EXERCISE BRIEF: Each line of the data below that includes the string "green" must be copied.

*** Begin section ***

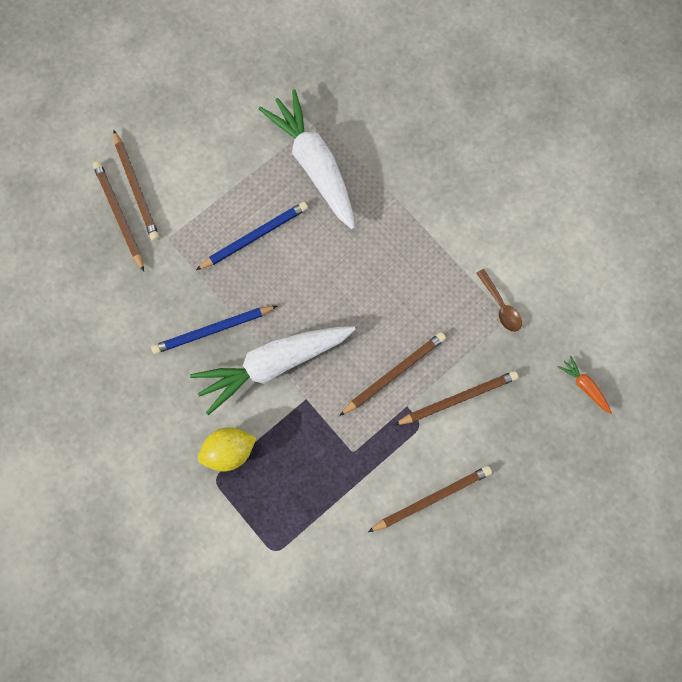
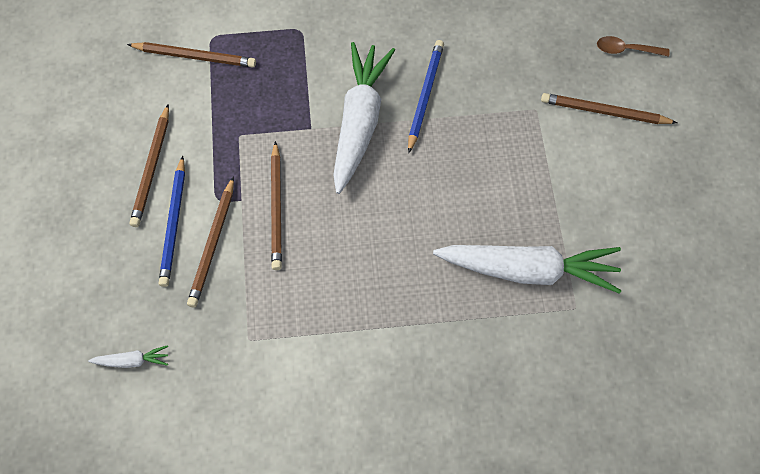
camera: 125 degrees right, 10 degrees down
(119, 215) = (585, 85): brown pencil -> brown pencil (194, 56)
(229, 452) = (313, 50): yellow lemon -> none
(254, 236) = (489, 176): blue pencil -> blue pencil (174, 223)
(500, 306) = (264, 341): brown spoon -> brown spoon (626, 50)
(584, 386) = (132, 361): orange carrot -> white carrot

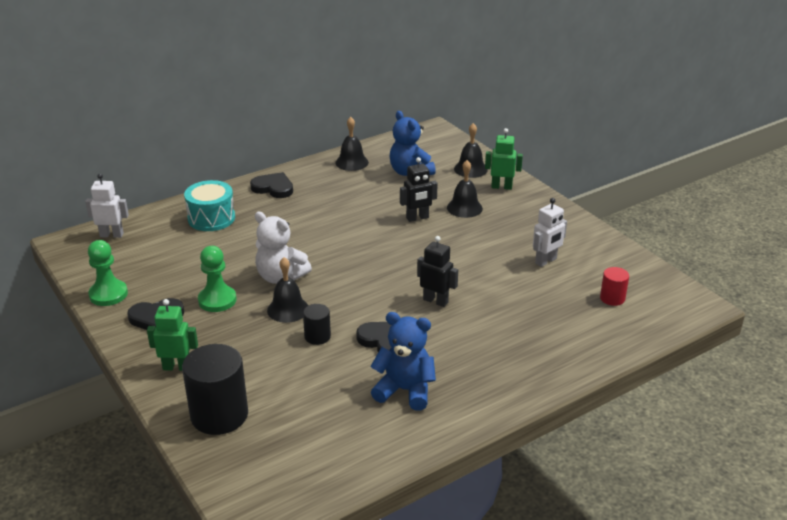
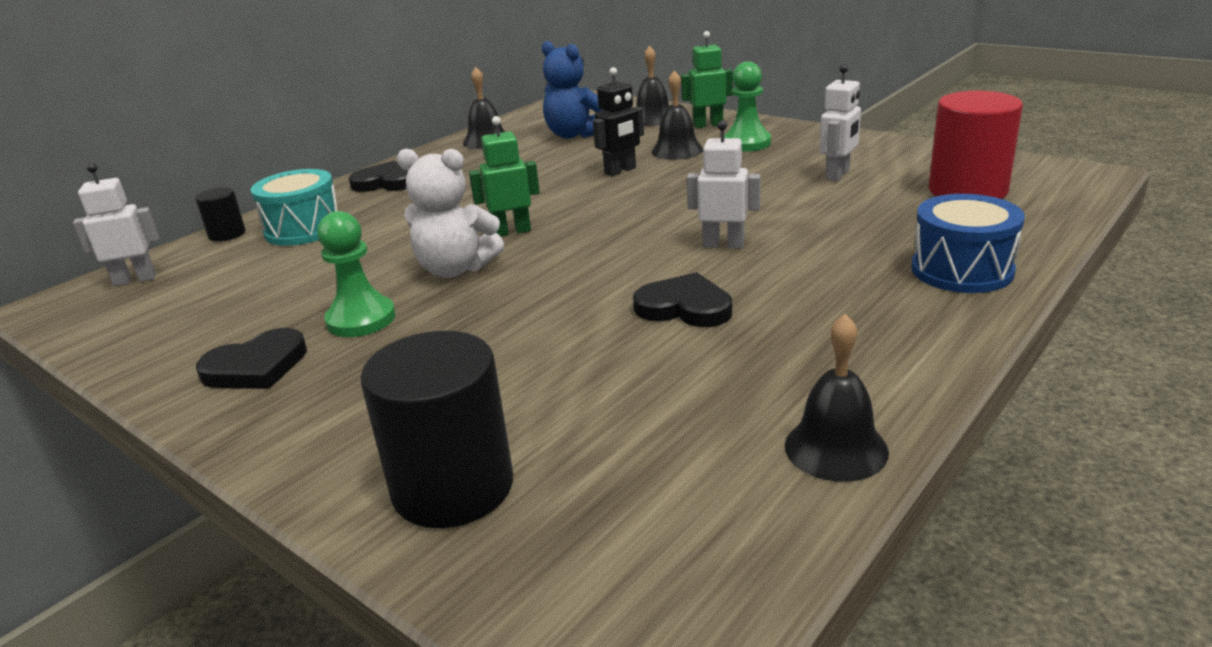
camera: 15 degrees left, 5 degrees down
(108, 294) = (150, 355): green pawn -> green pawn (746, 143)
(177, 367) = (327, 430): green robot -> green robot (511, 231)
(288, 309) = (493, 304): black bell -> black bell (836, 448)
(317, 336) = (567, 326): black cylinder -> black cylinder (227, 234)
(405, 390) = (775, 362): blue teddy bear -> none
(435, 301) = (723, 245): black robot -> white robot
(550, 359) = (962, 270): none -> blue drum
(612, 298) = (967, 190): red cylinder -> red cylinder, size x1.97

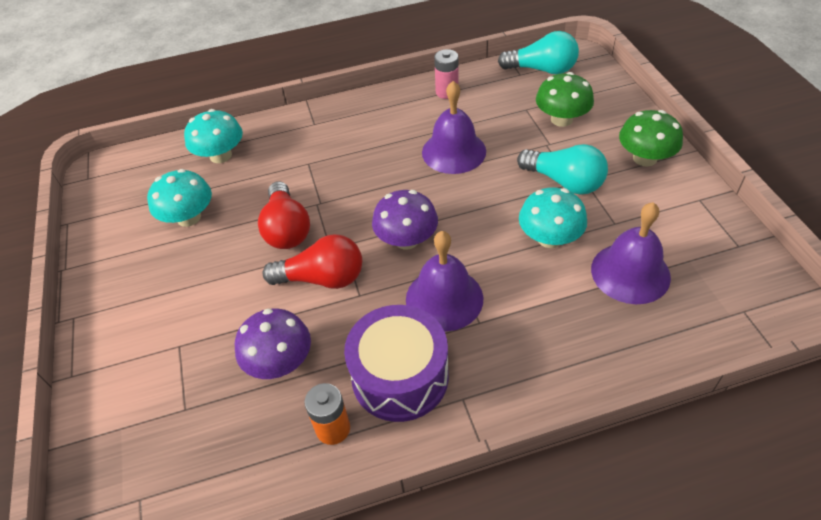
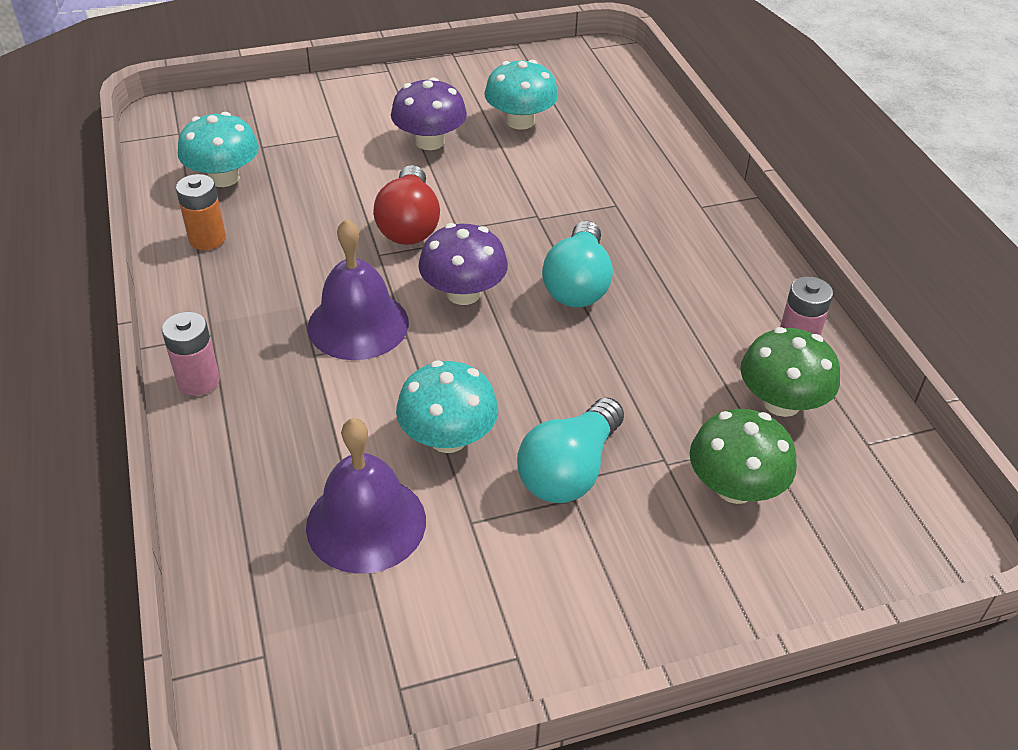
camera: 85 degrees right, 5 degrees down
(220, 155) = (630, 133): turquoise mushroom -> turquoise mushroom (224, 178)
(280, 362) = (299, 200): purple mushroom -> purple mushroom (430, 141)
(287, 229) = (494, 193): red light bulb -> none
(400, 376) = (255, 286): purple drum -> none
(454, 151) = (643, 345): purple bell -> none
(519, 396) = (198, 381): none -> pink battery
(542, 69) = (888, 477): turquoise light bulb -> turquoise light bulb (578, 284)
(644, 158) = (629, 594): green mushroom -> green mushroom (781, 402)

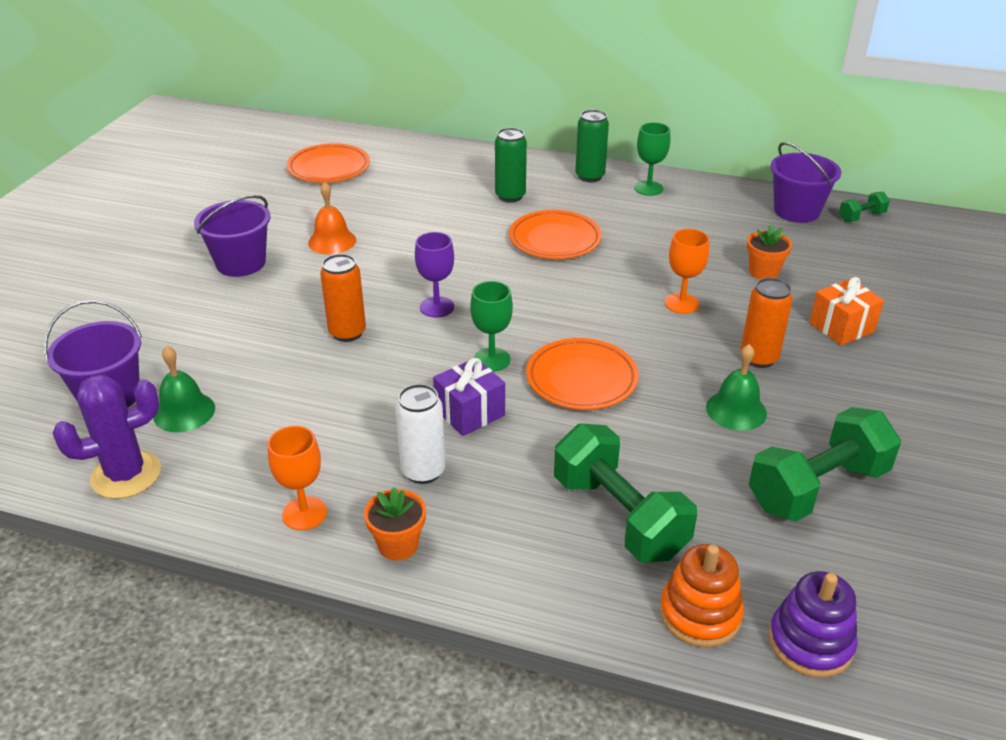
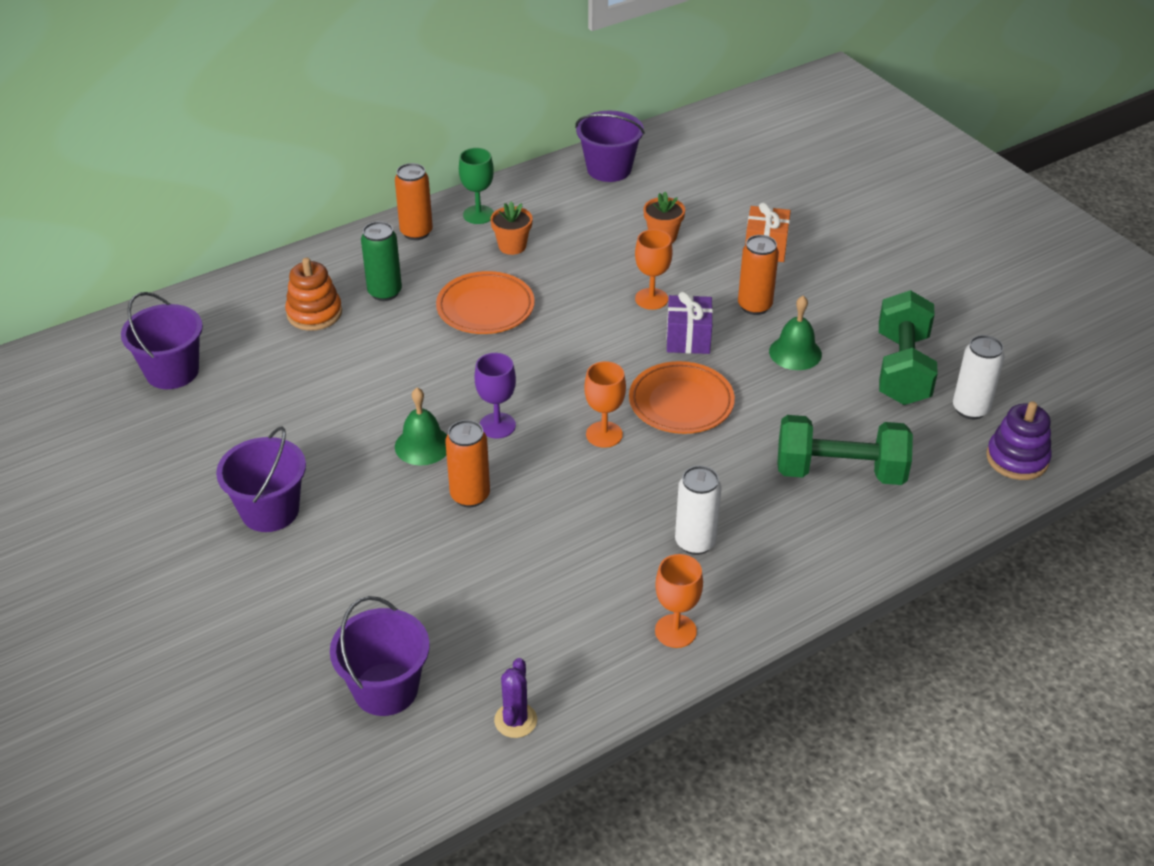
camera: 50 degrees left, 5 degrees up
(126, 475) = (515, 720): purple cactus -> purple cactus, size x0.61
(184, 412) = (467, 648): green bell -> green bell (422, 445)
(329, 168) = (172, 372): orange plate -> purple bucket
(332, 241) = (311, 435): orange bell -> none
(398, 545) = (760, 596): orange flower pot -> orange flower pot (512, 246)
(469, 412) = (654, 482): purple gift -> purple gift (688, 338)
(491, 360) = (604, 434): green goblet -> orange goblet
(590, 176) = (416, 232): green can -> orange can
(700, 614) = (955, 489): orange stacking toy -> orange stacking toy (314, 313)
(832, 566) = (970, 409): none -> white can
(861, 217) = (655, 147): green dumbbell -> none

*** End section ***

RESULT OF THE TASK:
(108, 294) = (150, 355): green pawn -> green pawn (746, 143)
(177, 367) = (327, 430): green robot -> green robot (511, 231)
(644, 158) = (629, 594): green mushroom -> green mushroom (781, 402)
(184, 412) = (467, 648): green bell -> green bell (422, 445)
(491, 360) = (604, 434): green goblet -> orange goblet
(590, 176) = (416, 232): green can -> orange can
(861, 217) = (655, 147): green dumbbell -> none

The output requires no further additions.